(Stored entries)
□ □ □ □ □

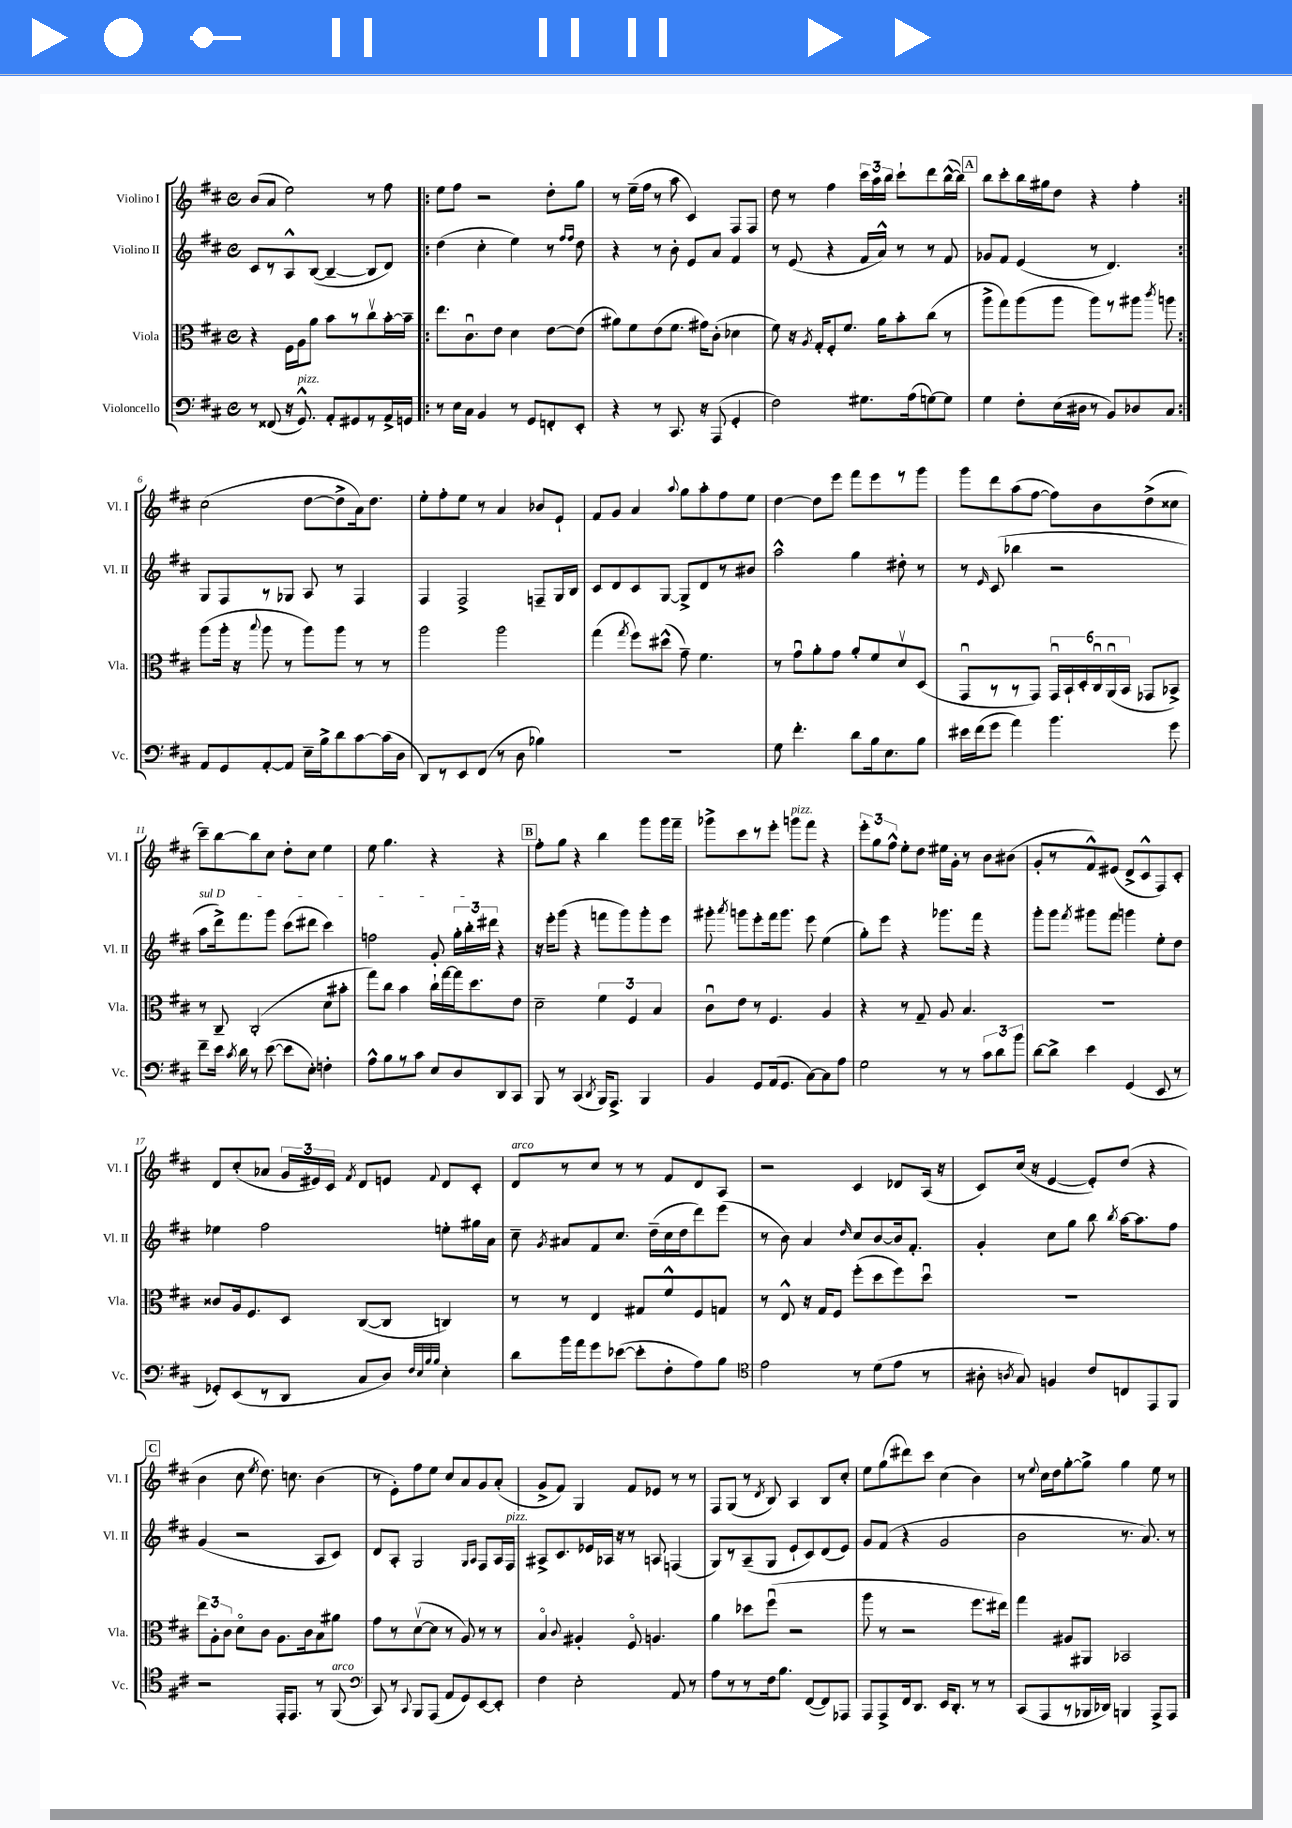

**kern	**kern	**kern	**kern
*part4	*part3	*part2	*part1
*staff4	*staff3	*staff2	*staff1
*I"Violoncello	*I"Viola	*I"Violino II	*I"Violino I
*I'Vc.	*I'Vla.	*I'Vl. II	*I'Vl. I
*clefF4	*clefC3	*clefG2	*clefG2
*k[f#c#]	*k[f#c#]	*k[f#c#]	*k[f#c#]
*M4/4	*M4/4	*M4/4	*M4/4
*met(c)	*met(c)	*met(c)	*met(c)
=1	=1	=1	=1
8r	4r	8c#/L	(8b/L
(8FF##X/	.	8r	8a/J
16r	16F#\LL	8A^^/	2ee\)
!LO:TX:a:i:t=pizz.	!	!	!
8.GG^^/)	16A\J	.	.
.	8a\J	([8B/J	.
8AA'/L	8b\L	4B~/_	.
8GG#X/	8r	.	.
8r	8cc#v\	8B/L]	8r
16AA^/L	[16b'\L	8d/J)	8ff#\
16GGn/JJ	16b~\JJ]	.	.
=2!|:	=2!|:	=2!|:	=2!|:
8r	8.ee\L	(4dd\	8ee\L
16E\LL	.	.	8ff#\J
16C#\JJ	8.c#u\	.	.
4BB/	.	4cc#'\	2r
.	8e\J	.	.
8r	4d\	4ee\)	.
8GG/L	.	.	.
8FFn'/	[8e\L	8r	8dd'\L
.	.	16qqff#/LL	.
.	.	16qqff#/JJ	.
8EE'/J	(8e\J]	8dd\	8gg\J
=3	=3	=3	=3
4r	8a#X\L)	4r	8r
.	8f#\	.	(16ee~\LL
.	.	.	16ff#\JJ
8r	(8e\	8r	8r
8.CC#/	8.f#\J	8b'\	8aa\
.	.	8e/L	4c#/)
16r	16g#X\KL)	.	.
(8AAA/	(8c#'\J	8a/J	.
4GG'/	4d-X\	4f#/	8F#/L
.	.	.	8F#/J
=4	=4	=4	=4
2F#\)	8f#\)	8r	8dd\
.	16r	(8e/	8r
.	8qA/	.	.
.	16G'/KL	.	.
.	8F#'/	4r	4ff#\
.	8.f#/J	.	.
8.G#X\L	.	16f#/LL	24ccc#\LL
.	.	.	24aa\
.	16a\KL	16a^^/JJ)	.
.	.	.	24bb\JJ
.	8b'\	8r	8ccc#`\L
(16A\k	.	.	.
[8Gn\)	(8cc#\J	8r	8ddd\
8G\J]	8r	8f#/	([16bb^^\L
.	.	.	16bb\JJ])
!!LO:REH:place=s1:t=A
=5	=5	=5	=5
4G\	8aa^\L	8g-X/L	8bb\L
.	8gg\)	8f#/J	8ccc#'\
8F#'\L	(8aa\	(4e/	16bb\L
.	.	.	16gg#X\J
(16E\L	8aa\J	.	8dd\J
16D#X\JJ	.	.	.
8r	8aa\L)	8r	4r
8BB/L)	8r	4.d/)	.
8D-X/	8aa#X\J	.	4ff#'\
.	8qccc#/	.	.
8C#/J	8aan\	.	.
!!LO:LB:g=z
=6:|!	=6:|!	=6:|!	=6:|!
8AA/L	(8aa\L	8G/L	(2cc#\
8GG/	16aa'\Jk	8F#/	.
.	16r	.	.
.	8qqbb/	.	.
[8AA'/	8aa\	8r	.
8AA/J]	8r	8G-X/J	.
16E~\LL	8aa\L)	8A/	[8dd\L
16B^\J	.	.	.
8d\	8aa\J	8r	8dd^\]
[8c#\	8r	4F#/	16a\k)
.	.	.	8.dd\J
(16c#\L]	8r	.	.
16D\JJ	.	.	.
=7	=7	=7	=7
8DD/L)	2aa\	4F#/	8ee'\L
8r	.	.	8ff#'\
8EE/	.	2F#^/	8ee\J
(8FF#/J	.	.	8r
8r	2aa\	.	4a/
8D\	.	.	.
4B-X\)	.	8Fn~/L	8b-X/L
.	.	16G/L	8e`/J
.	.	16B/JJ	.
=8	=8	=8	=8
1r	(4gg\	8c#/L	8f#/L
.	.	8d/	8g/J
.	8qgg/	.	.
.	8ff#\L)	8c#/	4a/
.	(8dd#X^^\J	[8G/J	.
.	.	.	8qqaa/
.	8g~\)	8G^/L]	8gg\L
.	4.f#\	8d/	8aa'\
.	.	8r	8ff#\
.	.	8b#X/J	8ee\J
=9	=9	=9	=9
8G\	8r	2aa^^\	[4dd\
4.f#'\	8gu\L	.	.
.	8a'\	.	8dd\L]
.	8g\J	.	8eee\J
8d\L	8a'/L	4gg\	8fff#\L
16B\k	8f#/	.	8eee\
8.E\	.	.	.
.	8dv/	8dd#X'\	8r
8B\J	(8D/J	8r	8ggg\J
=10	=10	=10	=10
16e#X\LL	8GGu/L	8r	8ggg\L
(16f#\J	.	.	.
.	.	16qqe/	.
8g\J	8r	(8c#/	8ddd\
4a\)	8r	4bb-X\	(8aa\
.	8GG/J)	.	[8ff#\J
4.b\	24GGu/LL	2r	8ff#\L])
.	24BB`/	.	.
.	24D'/	.	.
.	24C#u/	.	8b\
.	(24AAu/	.	.
.	24BB/JJ	.	.
.	8GG-X/L	.	(8dd^\
8g\	8BB-X^/J)	.	8cc##X\J
!!LO:LB:g=z
=11	=11	=11	=11
!	!	!LO:TX:a:i:t=sul D	!
8f#~\L	8r	8aa\L	8ccc#~\L)
16e\Jk	8C#~/	16ddd^\k)	[8bb\
8qc#/	.	.	.
16d\	.	8.fff#\	.
8r	(2C#'/	.	8bb\]
([8e\	.	8ggg\J	8cc#\J
8e\L]	.	(8ccc#\L	8dd'\L
8E'\J)	.	8ddd#X\J	8cc#\J
4Fn'\	8d\L	4ccc#\)	4ee\
.	8b#X'\J	.	.
=12	=12	=12	=12
8A^^\L	8gg\L)	2ffn\	8ee\
8B\	8cc#\J	.	4.gg\
8r	4b\	.	.
8c#\J	.	.	.
8E/L	16cc#`\LL	8g'/	4r
.	[16gg\	.	.
8D/	16gg\J]	24gg'\LL	.
.	.	24bb'\	.
.	8.dd\	.	.
.	.	24ddd#X\JJ	.
8DD/	.	4r	4r
8CC#/J	8e\J	.	.
!!LO:REH:place=s1:t=B
=13	=13	=13	=13
8BBB/	2d~\	16r	8ff#'\L
.	.	16eee'\KL	.
8r	.	(8ggg\J	8gg\J
(4CC#/	.	4r	4r
8qDD/	.	.	.
16BBB/KL)	6f#\	8fffn\L	4bb\
8.AAA^/J	.	.	.
.	.	8ggg\)	.
.	6F#/	.	.
4BBB/	.	8ggg'\	8ggg\L
.	6B/	.	.
.	.	8eee\J	16ggg\L
.	.	.	16fff#~\JJ
=14	=14	=14	=14
4BB/	8c#u\L	8ggg#X'\	8ggg-X^\L
.	.	8qaaa/	.
.	8e\J	8gggn\L	8ccc#\
8GG/L	8r	8eee'\	8r
(16AA/k	4.F#/	16fff#\k	8eee'\J
8.GG/J	.	8.ggg\J	.
!	!	!	!LO:TX:a:i:t=pizz.
.	.	.	8gggn\L
[8C#\L)	.	8eee\	8fff#\J
8C#\]	4A/	(4ee\	4r
8A\J	.	.	.
=15	=15	=15	=15
2G\	4r	8gg'\L)	12eee'\L
.	.	.	12gg\
.	.	8eee\J	.
.	.	.	12ff#^^\J
.	8r	4r	8ee'\L
.	8G~/	.	8dd\J
8r	8A/	8.ggg-X\L	16ee#X\LL
.	.	.	16g'\JJ
8r	4.B/	.	8r
.	.	16fff#\Jk	.
12c#\L	.	4r	8b\L
12d\	.	.	.
.	.	.	(8b#X\J
12b\J	.	.	.
=16	=16	=16	=16
[8d\L	1r	8ggg'\L	8g'/L
8d^\J]	.	8ggg\J	8r
.	.	8qfff#/	.
4e\	.	8ggg#X\L	8f#^^/)
.	.	8fff#\J	(8e#X/J
(4GG/	.	4gggn\	8d^/L
.	.	.	8c#^^/
8EE/	.	8ee'\L	8F#/)
8r	.	8dd\J	8c#'/J
!!LO:LB:g=z
=17	=17	=17	=17
8GG-X'/L)	8c##X/L	4ee-X\	8d/L
(8EE/	16A/k	.	(8cc#'/
.	8.F#/	.	.
8r	.	2ff#\	8a-X/J
8DD/J	8D/J	.	24g/LL
.	.	.	24e#X/)
.	.	.	24c#/JJ
.	.	.	8qf#/
8C#/L	([8C#/L	.	8d/L
8D/J)	8C#/J]	.	8en/J
32qqF#/LLL	.	.	.
32qqE/	.	.	.
32qqB/	.	.	.
32qqB/JJJ	.	.	8qqf#/
4E'\	4Cn/)	8een'\L	8d/L
.	.	16gg#X\L	8c#'/J
.	.	16a\JJ	.
=18	=18	=18	=18
!	!	!	!LO:TX:a:i:t=arco
8d\L	8r	8cc#~\	8d/L
.	.	8qg/	.
16b\L	8r	8a#X/L	8r
16a\J	.	.	.
8g\	4E/	8f#/	8cc#/J
([8e-X\J	.	8.cc#/J	8r
8e-'\L]	8G#X/L	.	8r
.	.	(16dd~\LL	.
8F#'\	8f#^^/	16cc#\	8f#/L
.	.	16dd\J	.
8A\)	8F#/	8ddd\)	8d/
8B\J	8Gn/J	(8eee\J	8A/J
=19	=19	=19	=19
*clefC4	*	*	*
2e\	8r	8r	2r
.	8E^^/	8b\)	.
.	16r	4a/	.
.	16G/KL	.	.
.	8F#/J	.	.
.	.	16qqdd/	.
8r	(8ff#'\L	8cc#/L	4c#/
(8d\L	8dd\	[8b/	.
8e\J	8ff#\)	16b/k]	8d-X/L
.	.	8.f#'/J	.
8r	8ddu\J	.	(16A/Jk
.	.	.	16r
=20	=20	=20	=20
8A#X'\	1r	4g'/	8c#/L)
8qAn/	.	.	.
8G/)	.	.	(16cc#/Jk
.	.	.	16r
4Fn/	.	8cc#\L	[4e/
.	.	8gg\J	.
8c#/L	.	8bb\	8e'/L])
.	.	8qbb/	.
8Cn/	.	[16aa\KL	(8dd/J
.	.	8.aa\]	.
8EE/	.	.	4r
8FF#/J	.	8ff#\J	.
!!LO:LB:g=z
!!LO:REH:place=s1:t=C
=21	=21	=21	=21
2r	12ee\L	(4g/	4b\
.	12A'\	.	.
.	12c#\J	.	.
.	8d\L	2r	8cc#\
.	.	.	8qee/
.	8c#\J	.	8.dd\)
16EE'/KL	8.A\L	.	.
8.EE/J	.	.	8.ccn\
.	16c#\k	.	.
8r	8B\	8A/L	(4b\
!LO:TX:a:i:t=arco	!	!	!
(8FF#/	8a#X\J	8c#/J)	.
=22	=22	=22	=22
*clefF4	*	*	*
8CC#/)	8g\L	8d/L	8r
8r	8r	8A'/J	8e'\L)
8qqCC#/	.	.	.
8BBB/L	([8dv\	2G/	8ff#\
(8AAA/J	8d\J]	.	8ee\J
8AA/L	8r	.	8cc#/L
8GG/)	8A/)	.	8a/
.	.	16qqG/LL	.
.	.	16qqA/JJ	.
[8EE/	8r	8F#/L	8g/
8EE'/J]	8r	16A/L	(8a'/J
!	!	!LO:TX:a:i:t=pizz.	!
.	.	16F#/JJ	.
=23	=23	=23	=23
4F#\	4B/	8A#X^/L	8g^/L
.	.	8.c#/	8f#/J)
.	8qqc#/	.	.
2E'\	4A#X'/	.	4G/
.	.	16e-X/L	.
.	.	16A-X/JJ	.
.	.	16r	.
.	8F#/	8r	8f#/L
.	4.An/	8An/	8e-X/J
8AA/	.	(4Fn/	8r
8r	.	.	8r
=24	=24	=24	=24
8A\L	4a\	8G/L)	8F#/L
8r	.	8r	(8G/J
8r	8dd-X\L	(8A~/	8r
.	.	.	8qd/
16F#\k	(8ff#u\J	8G/J	8B/)
8.B\J	.	.	.
.	2r	8e`/L	4A/
([8FF#/L	.	8c#/)	.
8FF#/])	.	(8d/	8B/L
8AAA-X/J	.	8e/J)	8cc#'/J
=25	=25	=25	=25
8AAA/L	8aa\	8g/L	8ee\L
8AAA^/	8r	(8f#/J	(8gg\
16FF#/k	2r	4r	8ddd#X\)
8.DD/J	.	.	.
.	.	.	8ccc#\J
16EE/KL	.	2g/	(4cc#\
8.DD'/J	.	.	.
8r	8.ff#\L	.	4b\)
8r	.	.	.
.	16ee#X\Jk)	.	.
=26	=26	=26	=26
(8CC#/L	4gg\	2b\	8r
.	.	.	8qqee/
8AAA/	.	.	16cc#\LL
.	.	.	16dd\J
8r	8A#X/L	.	[8gg'\
16BBB-X/L	8AA#X/J	.	8gg^\J]
16DD-X/JJ)	.	.	.
4BBBn/	2BB-X/	8.r	4gg\
.	.	8.a/)	.
8AAA^/L	.	.	8ee\
8AAA/J	.	8r	8r
==	==	==	==
*-	*-	*-	*-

□ □ □ □ □

» Exercise brief:
Locate every line in the data above that contains the string "pizz", treating uppercase and lowercase letters as distinct, and copy each such line in full.

» Solution for this problem:
!LO:TX:a:i:t=pizz.	!	!	!
!	!	!	!LO:TX:a:i:t=pizz.
!	!	!LO:TX:a:i:t=pizz.	!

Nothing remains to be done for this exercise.